(What this task involves):
In the entries that follow, find the line containing "C8: 1.5uF (3V3, DGND) -> 150nF (3V3, DGND)"; from there, copy every line exactly through the line containing "L1: 15uH (STG, VO) -> none".

(Input records):
▼▼▼
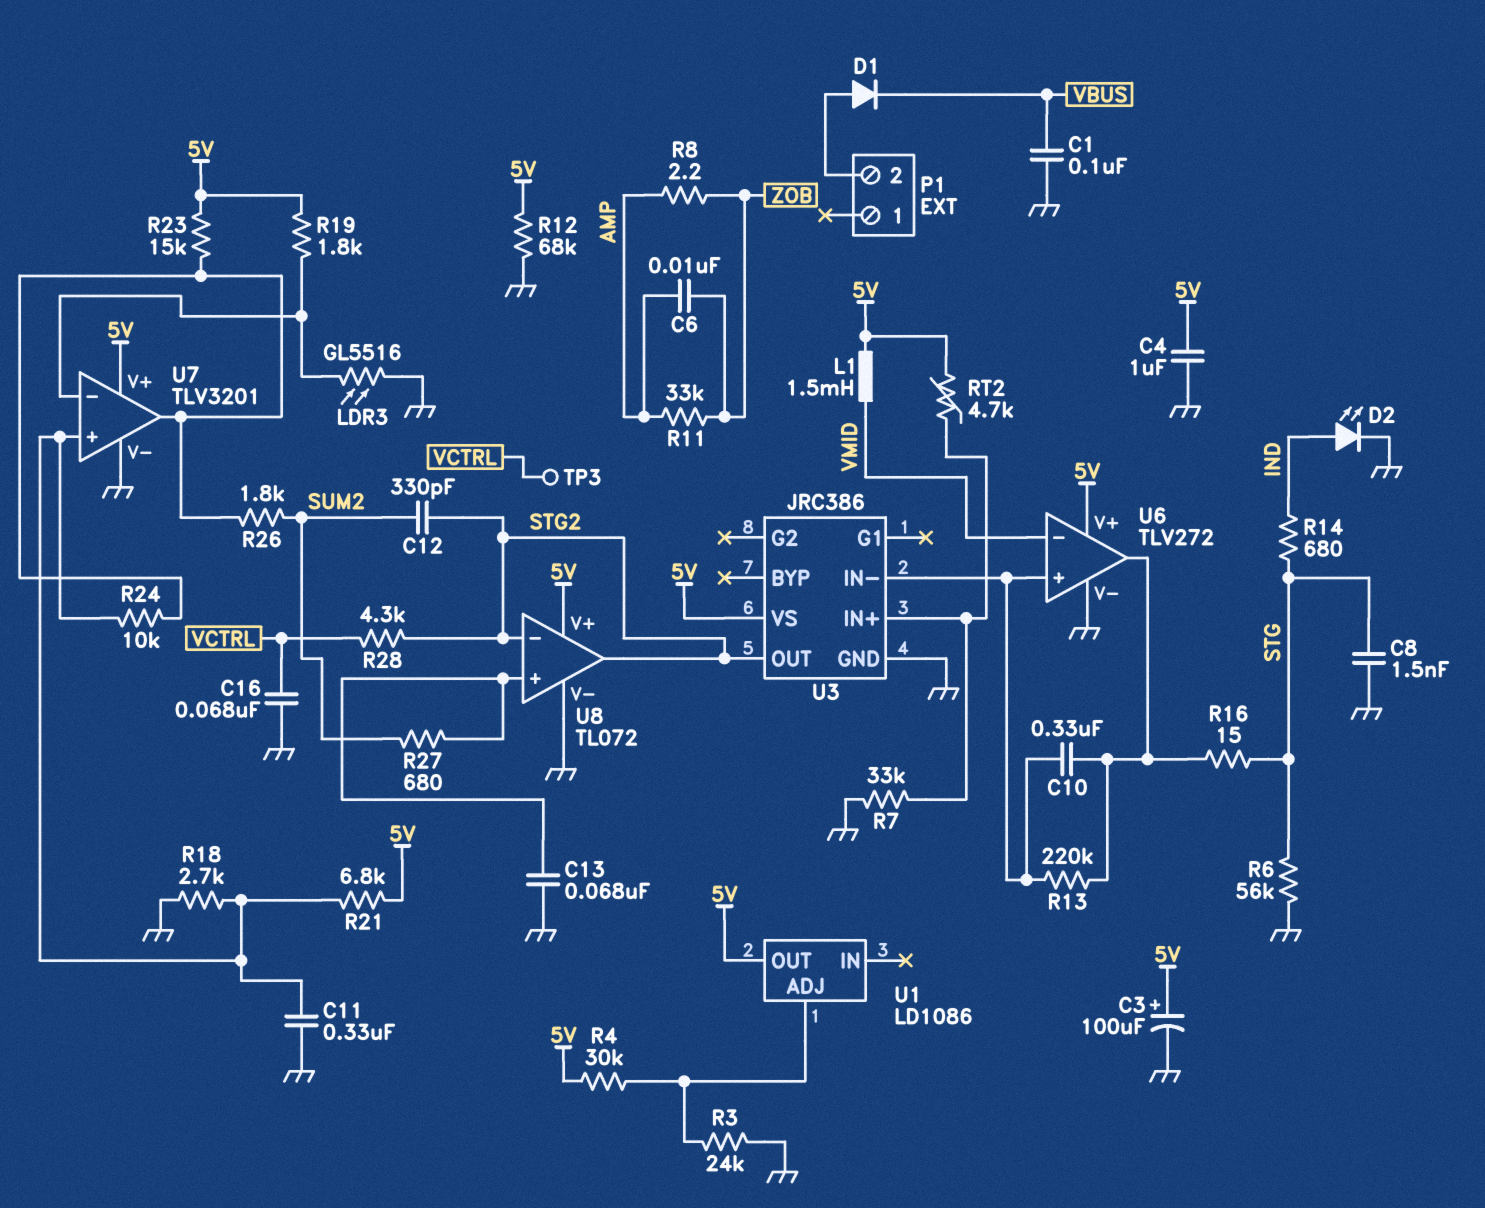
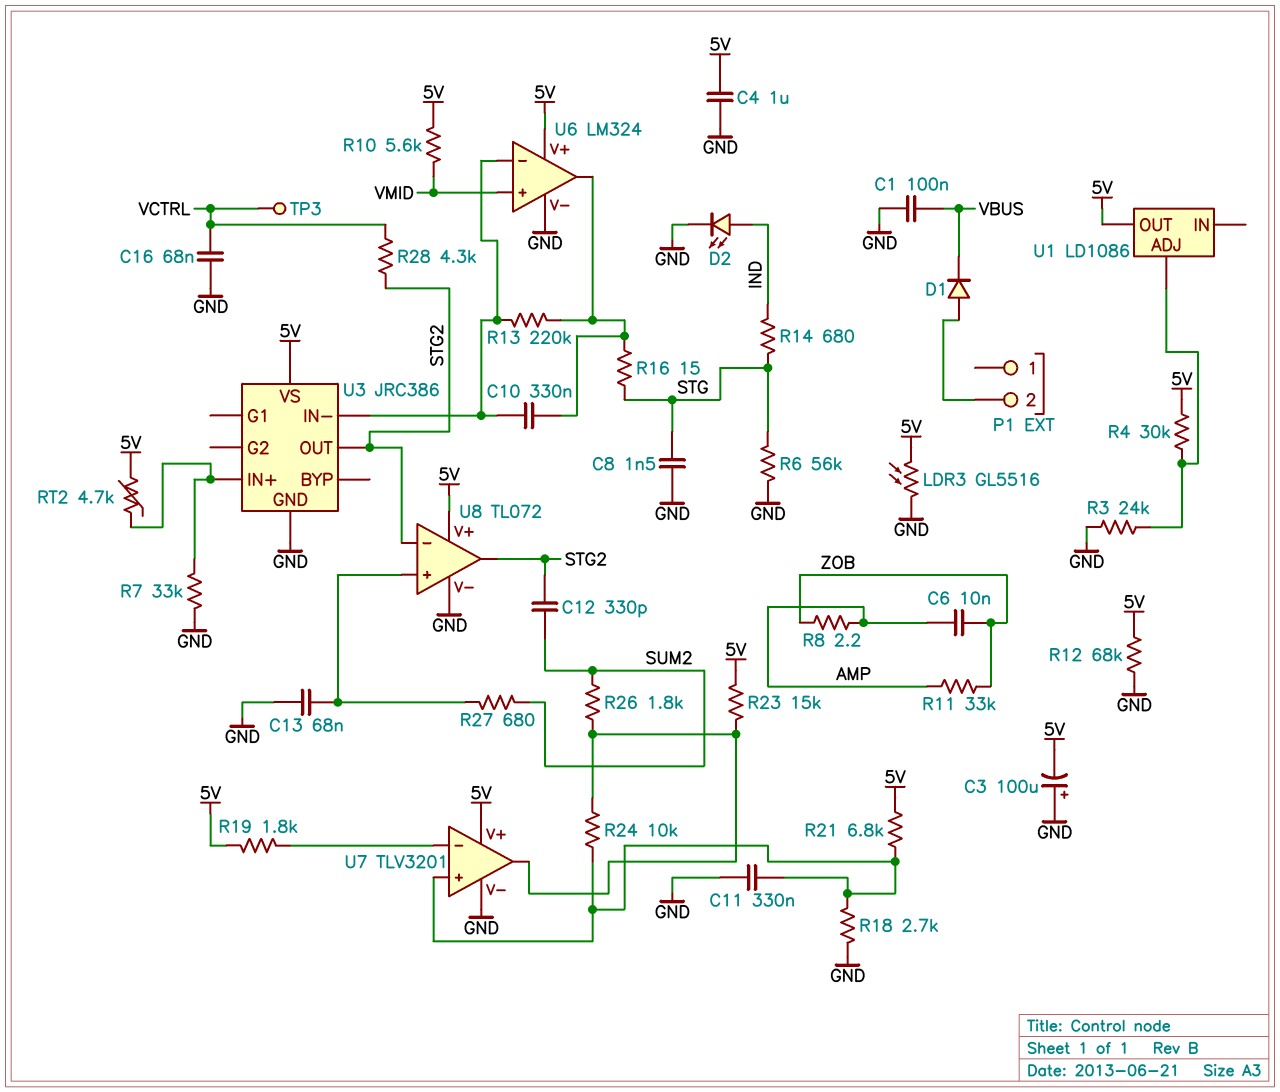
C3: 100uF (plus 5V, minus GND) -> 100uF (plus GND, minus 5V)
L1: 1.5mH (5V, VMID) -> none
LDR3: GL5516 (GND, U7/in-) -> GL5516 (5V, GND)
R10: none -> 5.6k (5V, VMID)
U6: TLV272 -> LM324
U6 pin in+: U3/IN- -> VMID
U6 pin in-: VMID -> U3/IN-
▲▲▲
▼▼▼
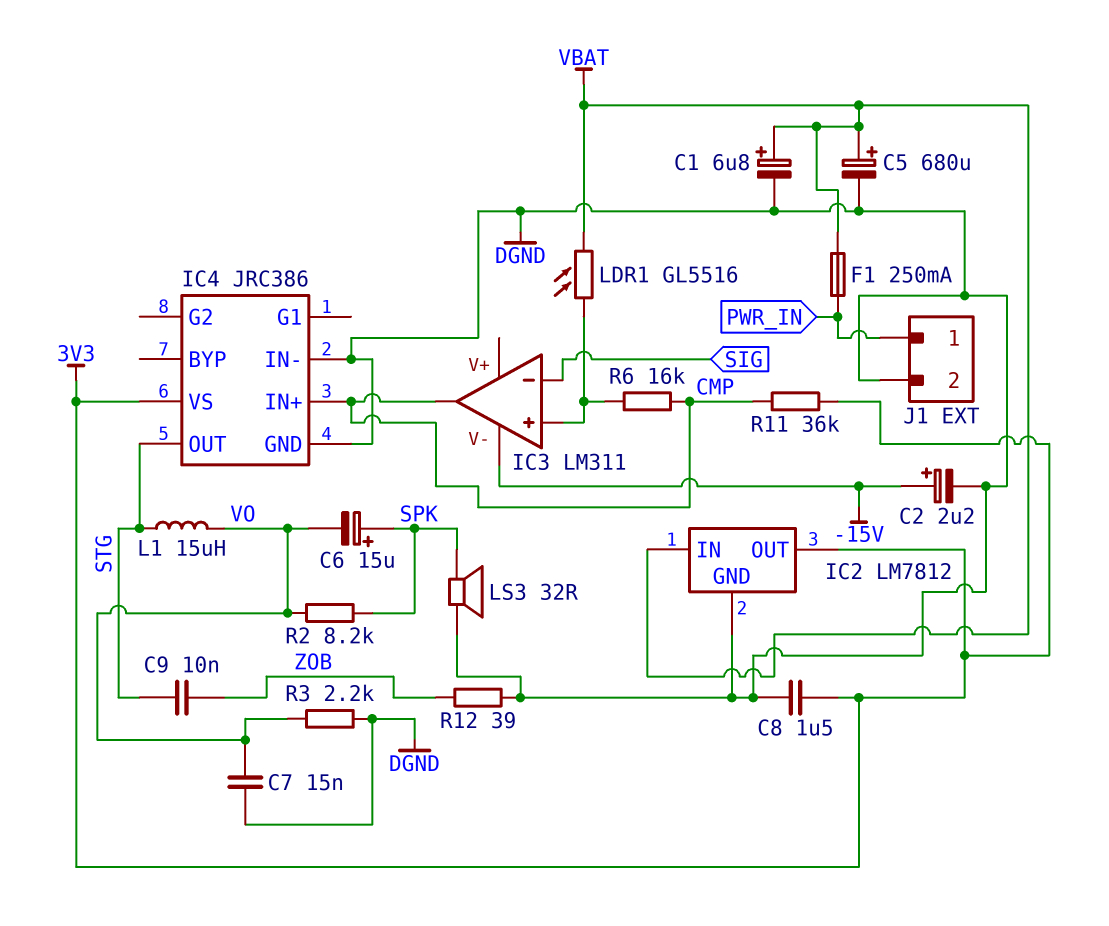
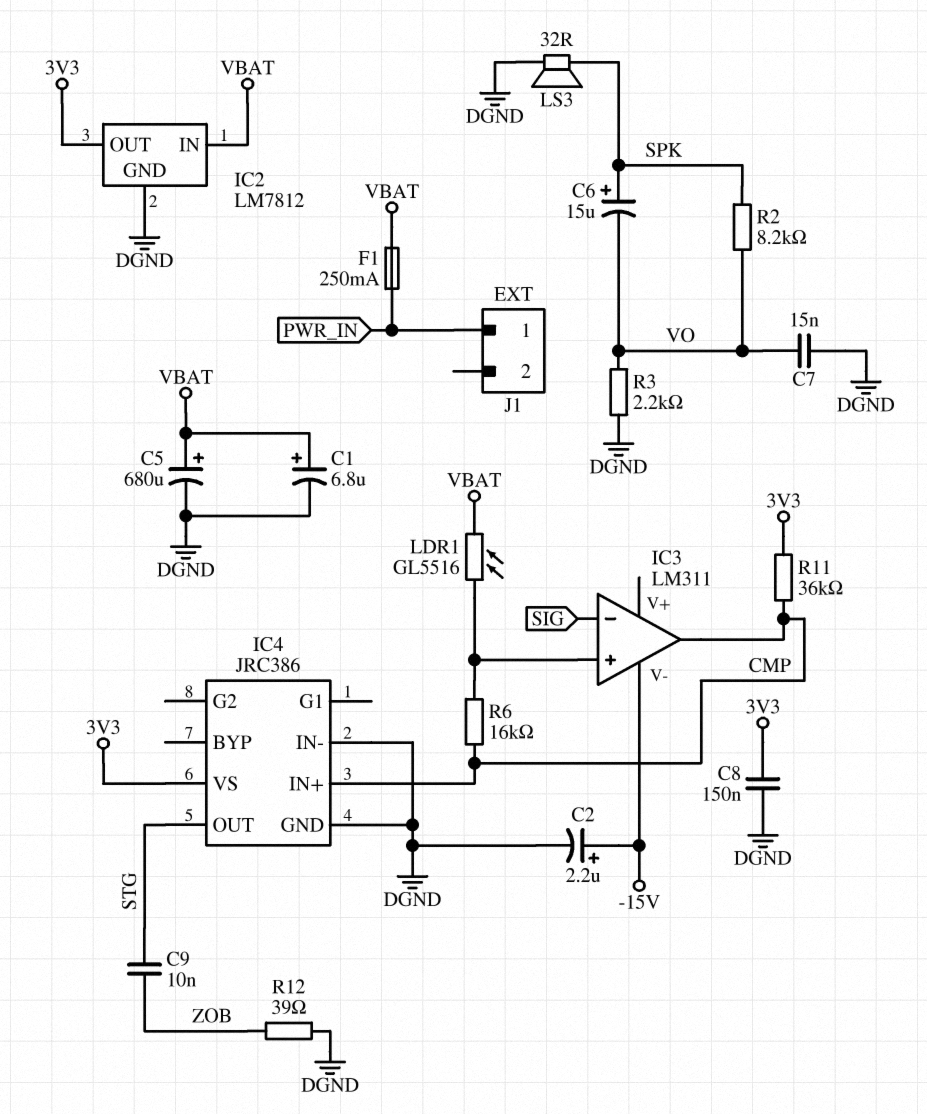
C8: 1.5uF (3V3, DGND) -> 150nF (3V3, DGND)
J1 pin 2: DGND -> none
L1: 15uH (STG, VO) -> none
▲▲▲
▼▼▼
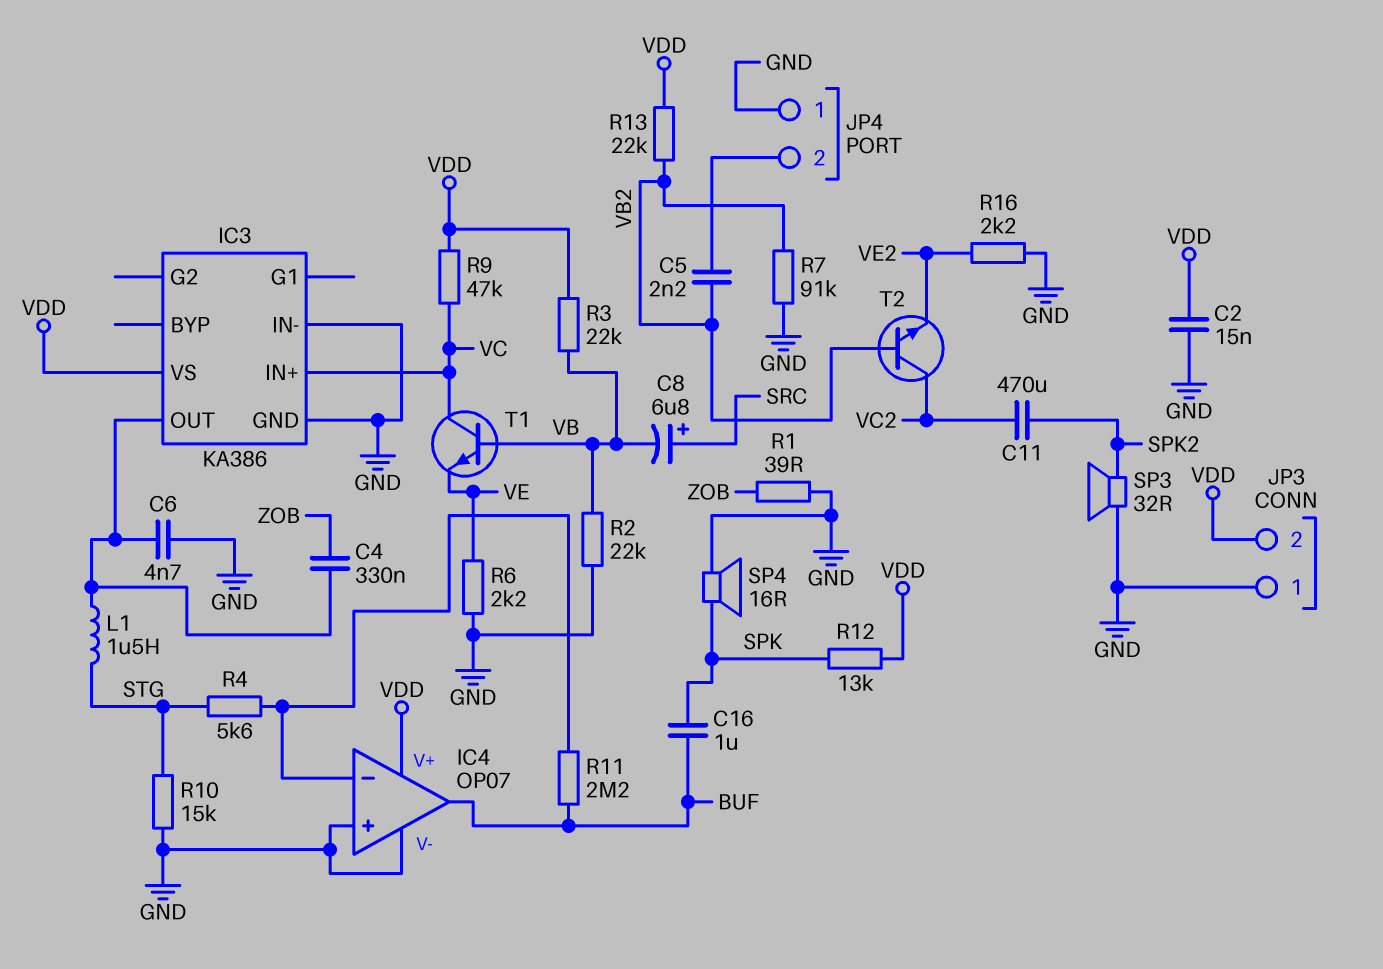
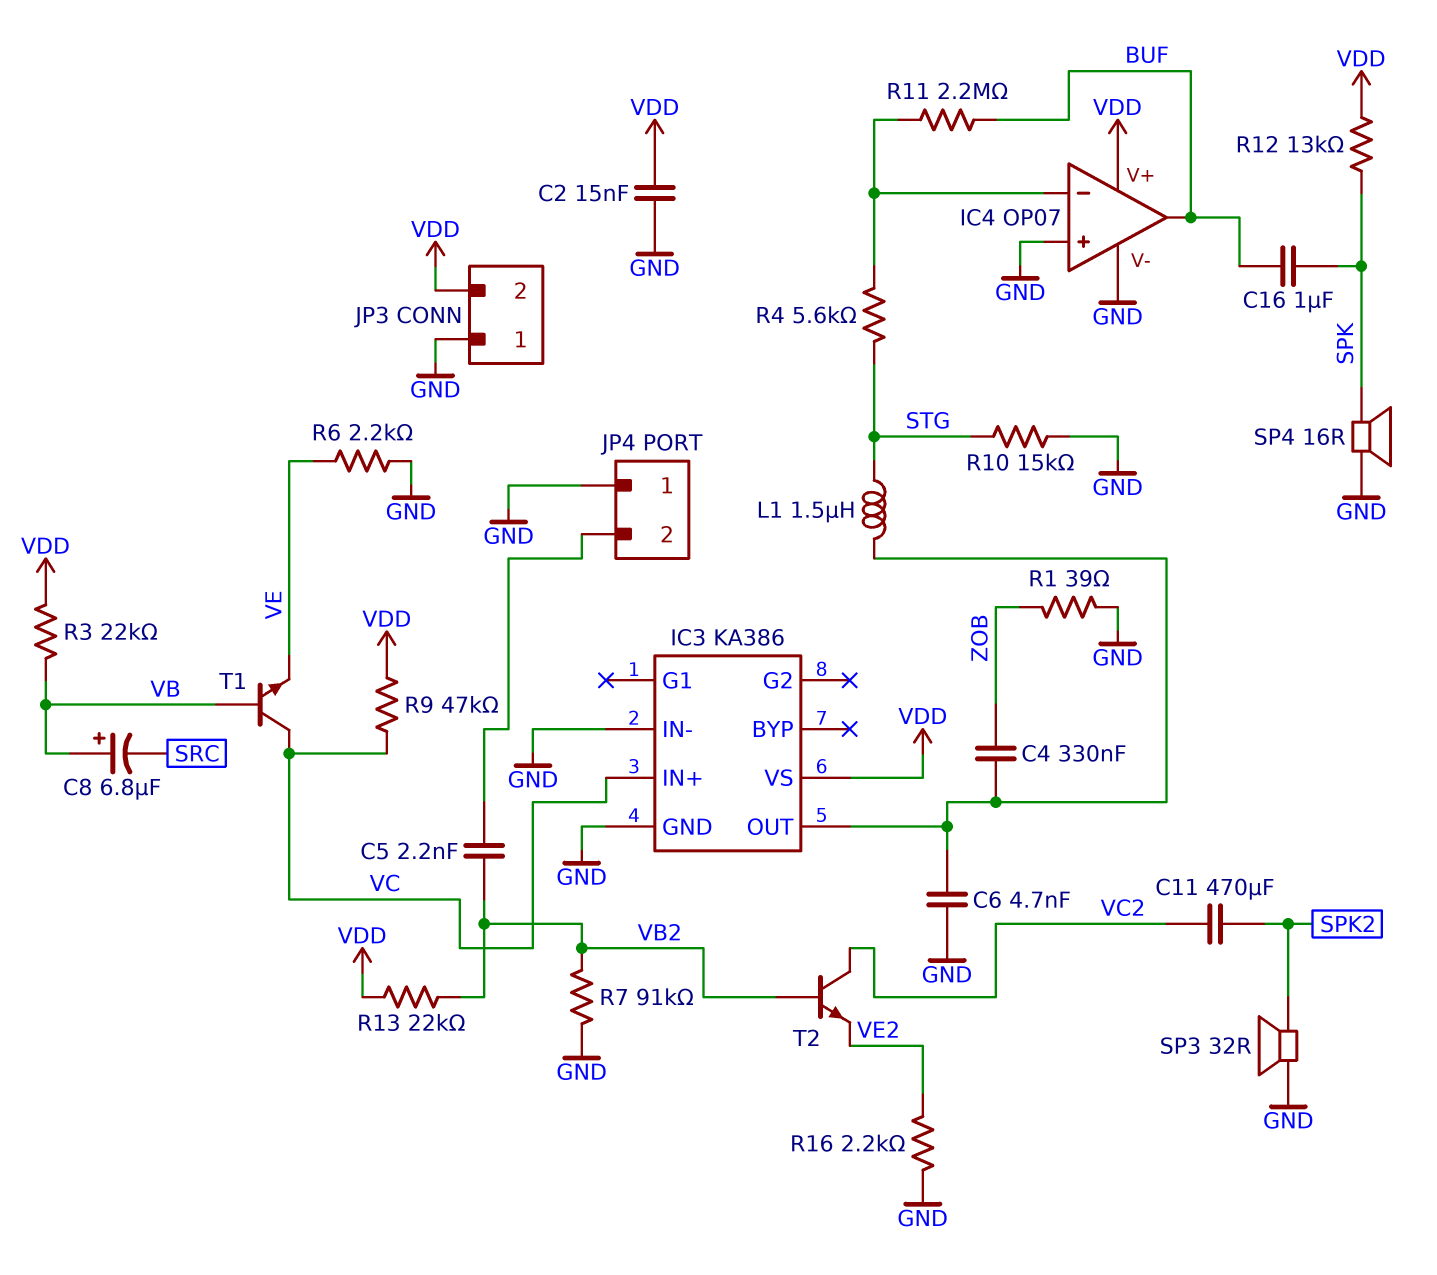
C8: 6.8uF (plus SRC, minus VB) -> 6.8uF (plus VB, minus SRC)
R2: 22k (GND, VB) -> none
▲▲▲
(Worked solution):
C8: 1.5uF (3V3, DGND) -> 150nF (3V3, DGND)
J1 pin 2: DGND -> none
L1: 15uH (STG, VO) -> none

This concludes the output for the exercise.